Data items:
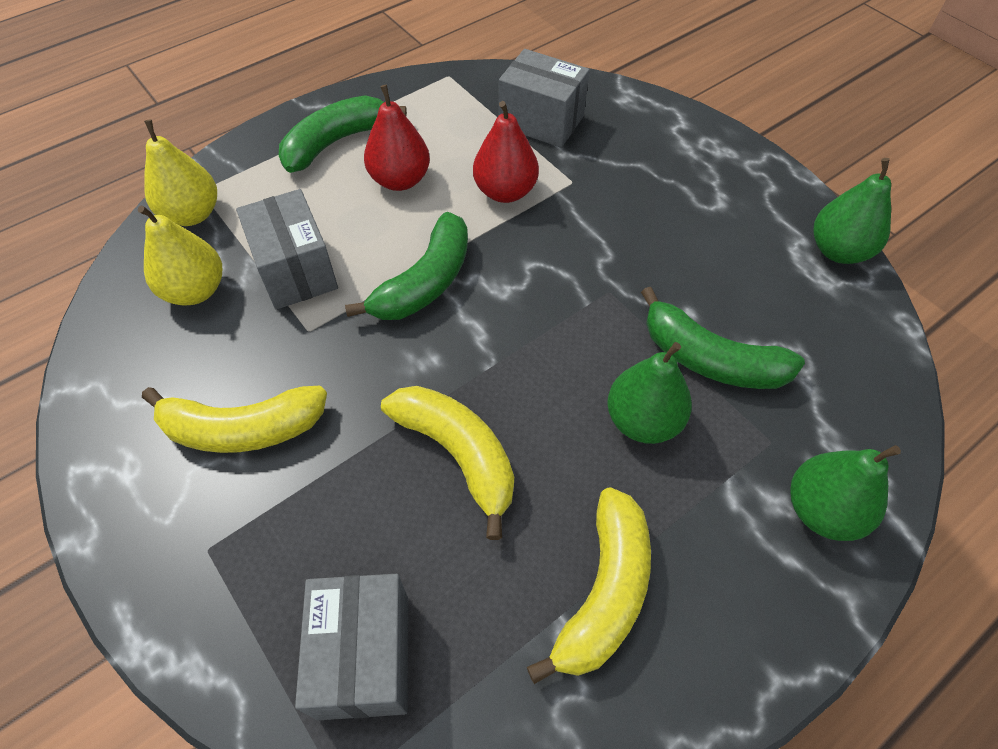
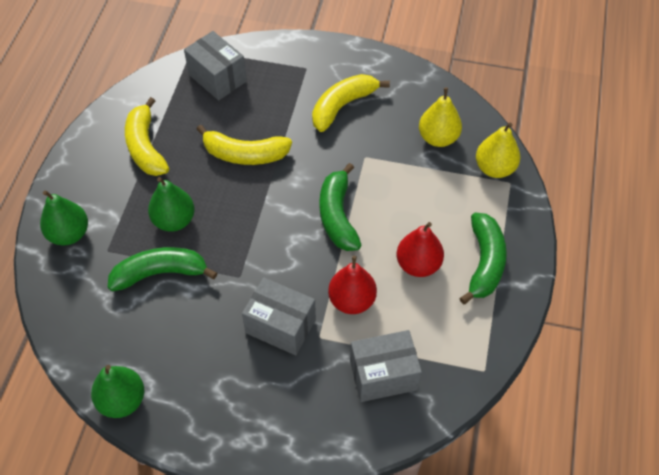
camera: 140 degrees right, 0 degrees up
grey box [236,189,338,310] -> grey box moved to [242,277,316,355]

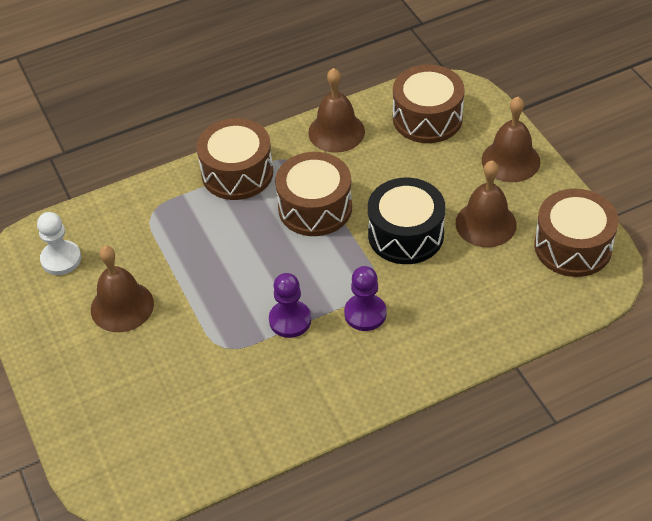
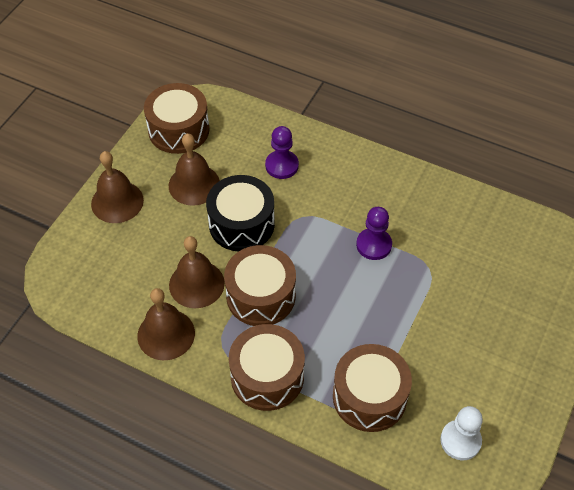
camera: 130 degrees left, 5 degrees up
brown bell [91,246,154,332] -> brown bell moved to [169,236,225,308]
purple pawn [344,266,386,331] -> purple pawn moved to [265,126,299,179]
brown drum [393,64,465,143] -> brown drum moved to [333,344,412,432]

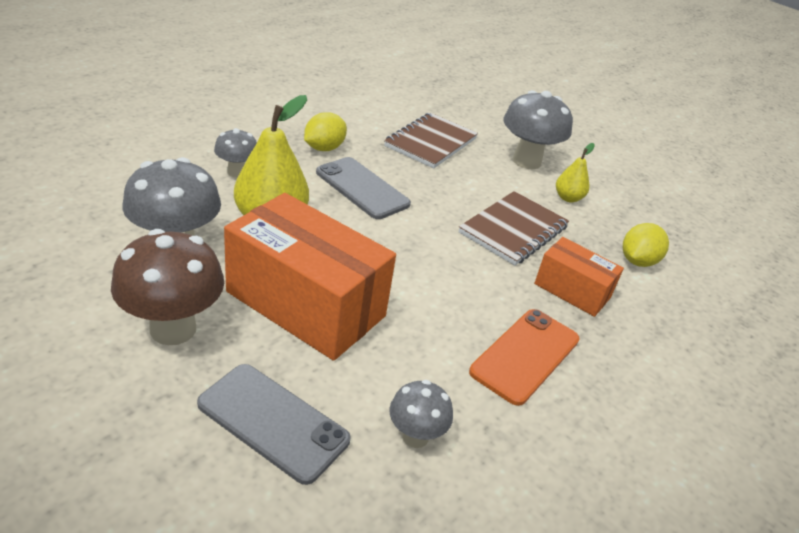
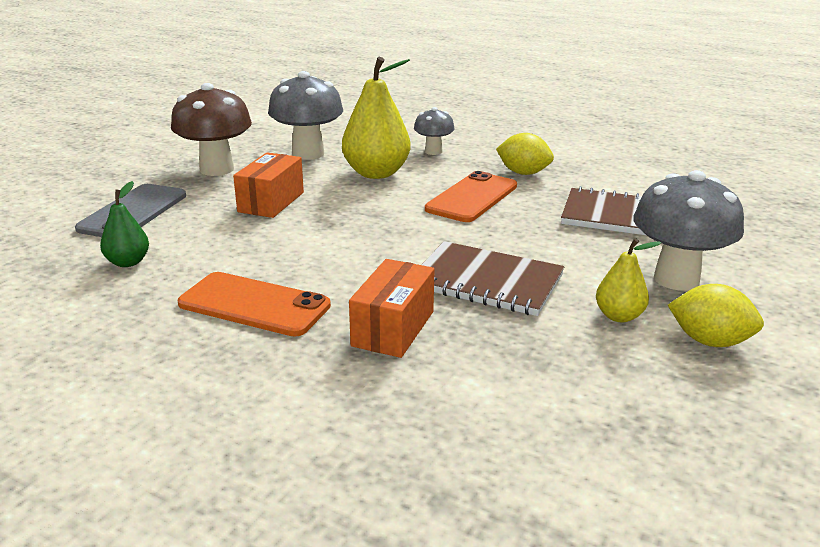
camera: 80 degrees right, 10 degrees down
orange box [224,193,396,361] -> orange box [233,152,304,218], size x0.53
grey phone [316,157,411,219] -> orange phone [425,171,517,222]
grey mushroom [389,380,453,448] -> green pear [100,181,149,267]
yellow lemon [623,223,669,267] -> yellow lemon moved to [668,284,764,347]

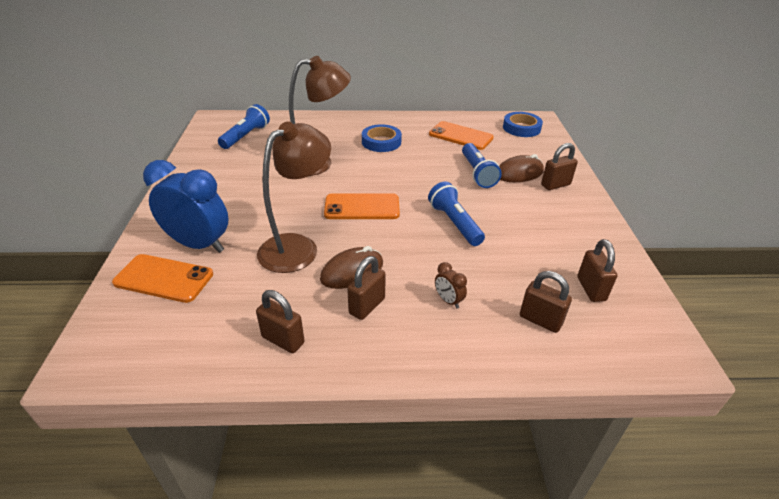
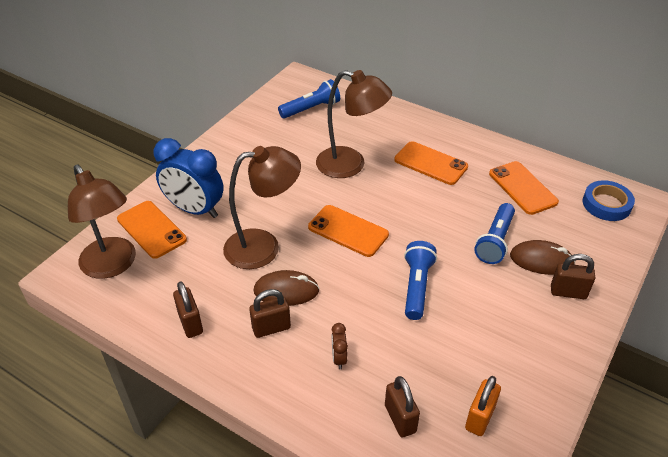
camera: 35 degrees right, 5 degrees up
blue clock [143,160,229,253] -> blue clock turned 150 degrees clockwise [154,138,224,218]
blue tape [362,124,402,152] -> orange phone [394,141,468,185]
brown padlock [577,239,617,302] -> orange padlock [465,376,501,436]
none -> brown lamp [68,165,136,279]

[WORK REQUEST] Omit every picture, and otherwise quote the entries exactly.

[RESULT OF THE EXERCISE]
camera: 140 degrees right, 0 degrees up
grey box [236,189,338,310] -> grey box moved to [242,277,316,355]

camera: 130 degrees left, 5 degrees up
brown bell [91,246,154,332] -> brown bell moved to [169,236,225,308]
purple pawn [344,266,386,331] -> purple pawn moved to [265,126,299,179]
brown drum [393,64,465,143] -> brown drum moved to [333,344,412,432]

camera: 80 degrees right, 10 degrees down
orange box [224,193,396,361] -> orange box [233,152,304,218], size x0.53
grey phone [316,157,411,219] -> orange phone [425,171,517,222]
grey mushroom [389,380,453,448] -> green pear [100,181,149,267]
yellow lemon [623,223,669,267] -> yellow lemon moved to [668,284,764,347]

camera: 35 degrees right, 5 degrees up
blue clock [143,160,229,253] -> blue clock turned 150 degrees clockwise [154,138,224,218]
blue tape [362,124,402,152] -> orange phone [394,141,468,185]
brown padlock [577,239,617,302] -> orange padlock [465,376,501,436]
none -> brown lamp [68,165,136,279]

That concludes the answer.